Data excerpts
━━━━━━━━

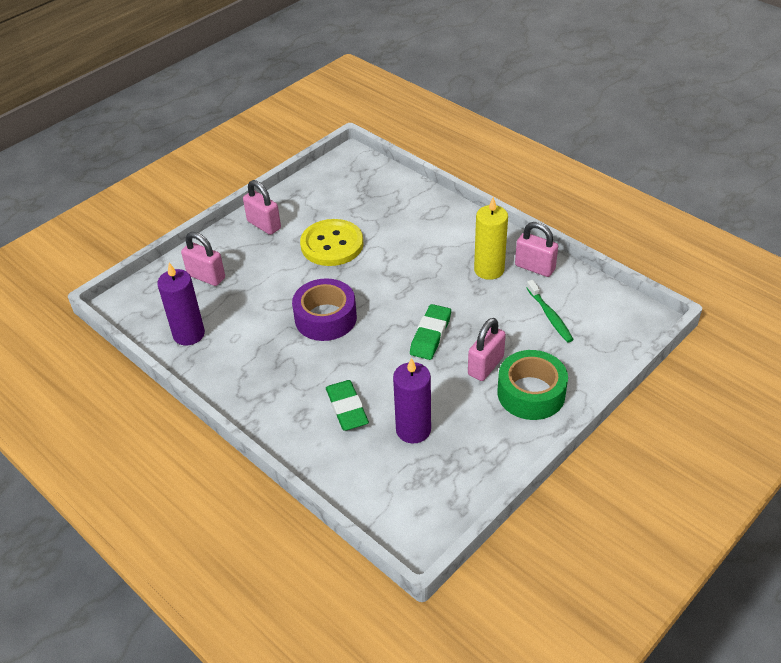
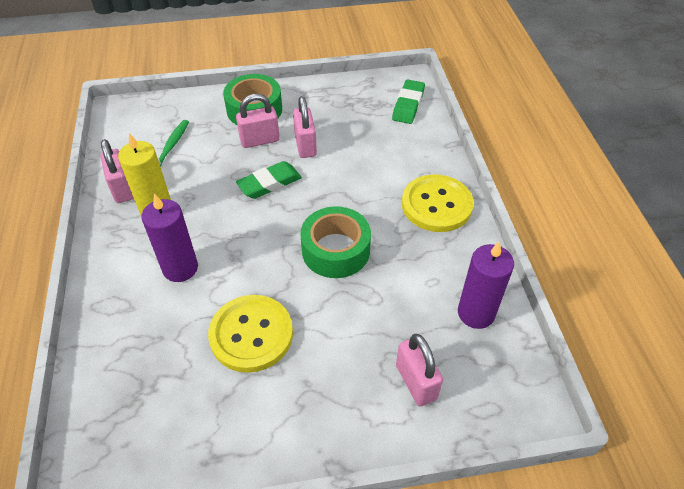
camera: 145 degrees left, 5 degrees up
(264, 225) = (295, 423): pink padlock -> pink padlock (305, 145)
(273, 399) = (436, 205): none -> yellow button
(325, 318) = (335, 250): purple tape -> green tape
(347, 408) = (386, 167): green eraser -> green eraser (408, 105)
(413, 430) = (353, 130): purple candle -> purple candle (180, 268)

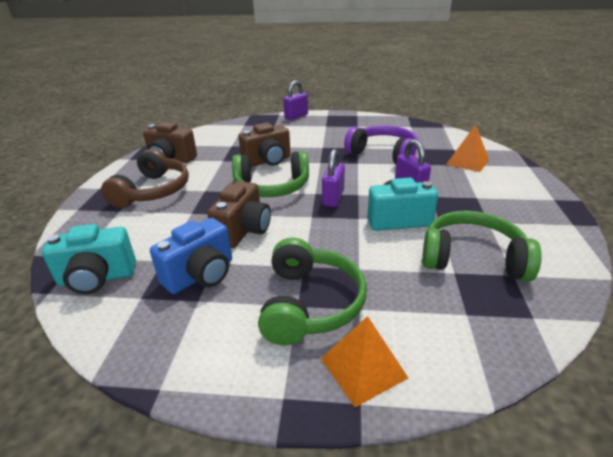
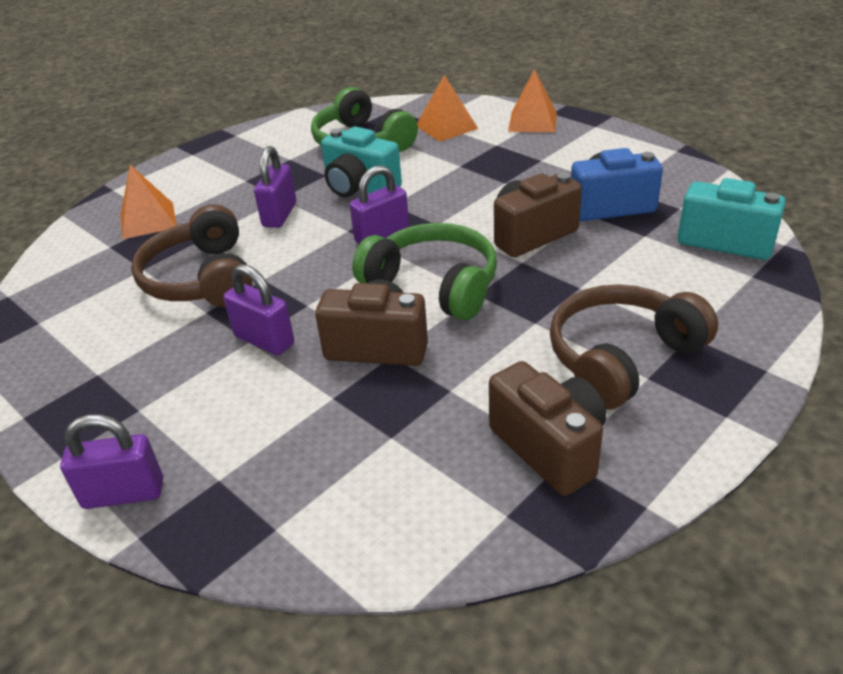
camera: 140 degrees left, 5 degrees up
(310, 304) = (530, 157): green headphones -> none
(316, 148) = (264, 340): none -> purple padlock
(383, 154) = (202, 279): purple headphones -> brown headphones
(437, 312) = (446, 127): none -> orange pyramid

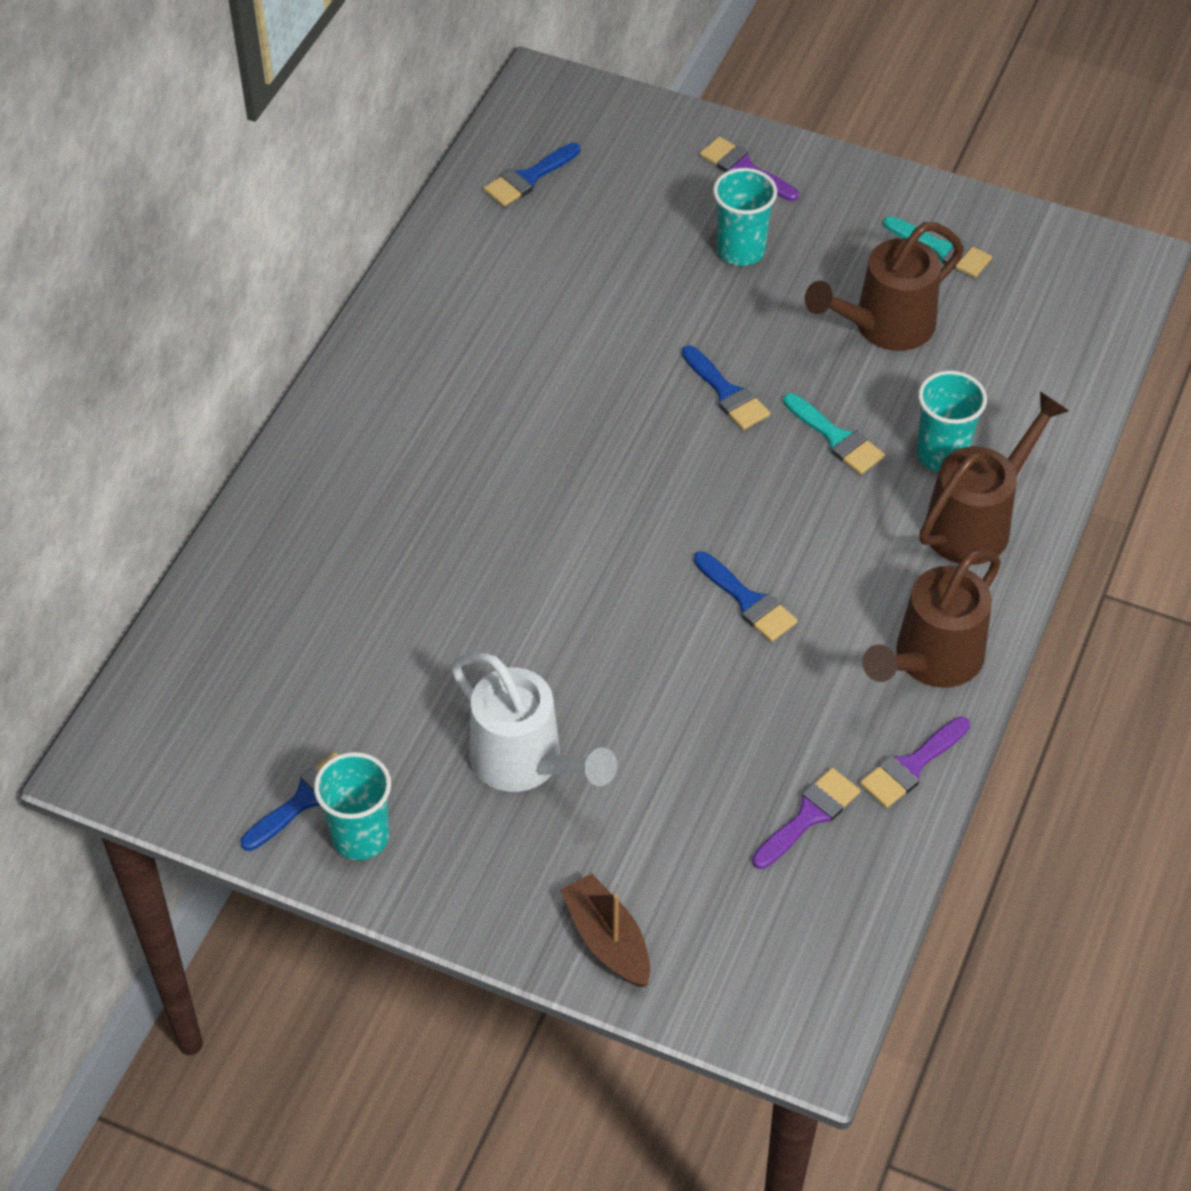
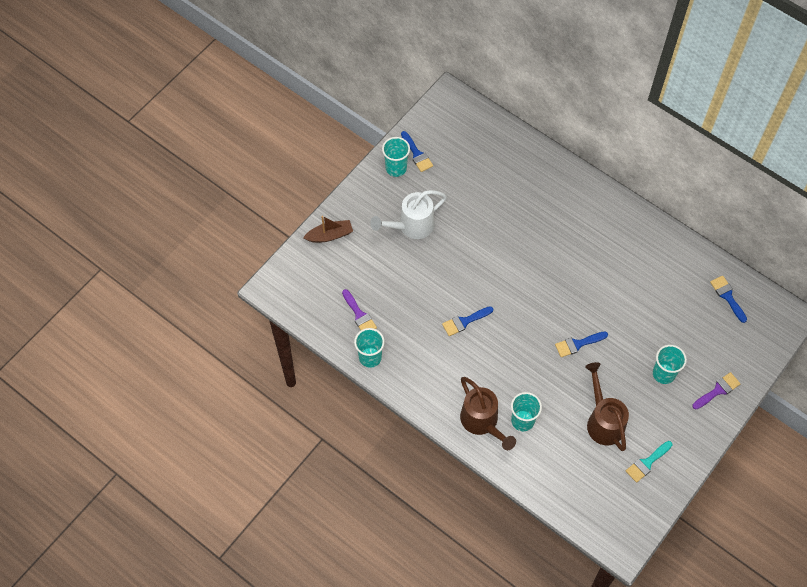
camera: 105 degrees right, 10 degrees up
(837, 438) = (542, 381): turquoise brush -> none
(911, 766) = (370, 357): purple brush -> turquoise cup
(930, 661) = (416, 380): brown watering can -> none

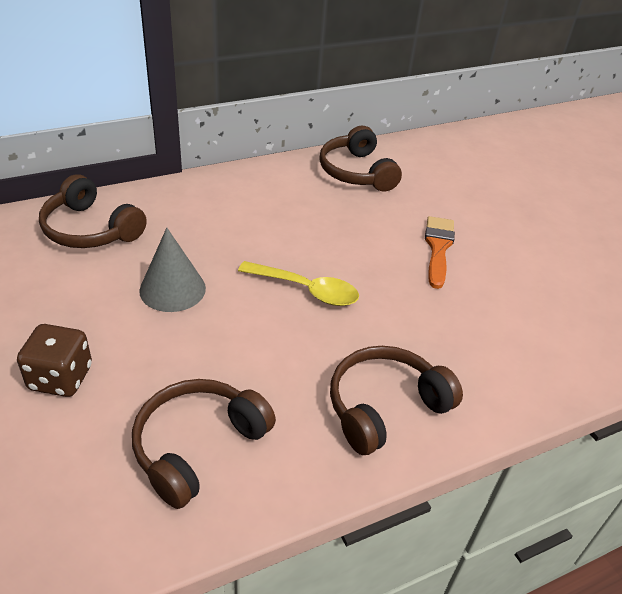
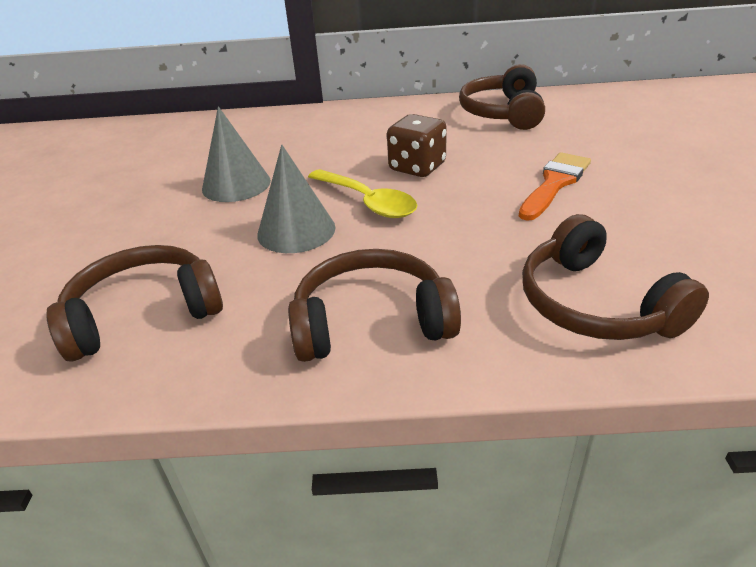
camera: 30 degrees right, 5 degrees down
(60, 378) = (81, 236): brown dice -> brown dice (417, 167)
(90, 229) = (206, 135): brown headphones -> brown headphones (595, 304)
(267, 332) = (296, 231): none -> grey cone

━━━━━━━━

TASK PROMPT:
Scan the records above for the word "headphones". Copy each line that has it.

TASK OUTPUT:
(310, 304) = (530, 157): green headphones -> none
(383, 154) = (202, 279): purple headphones -> brown headphones
(90, 229) = (206, 135): brown headphones -> brown headphones (595, 304)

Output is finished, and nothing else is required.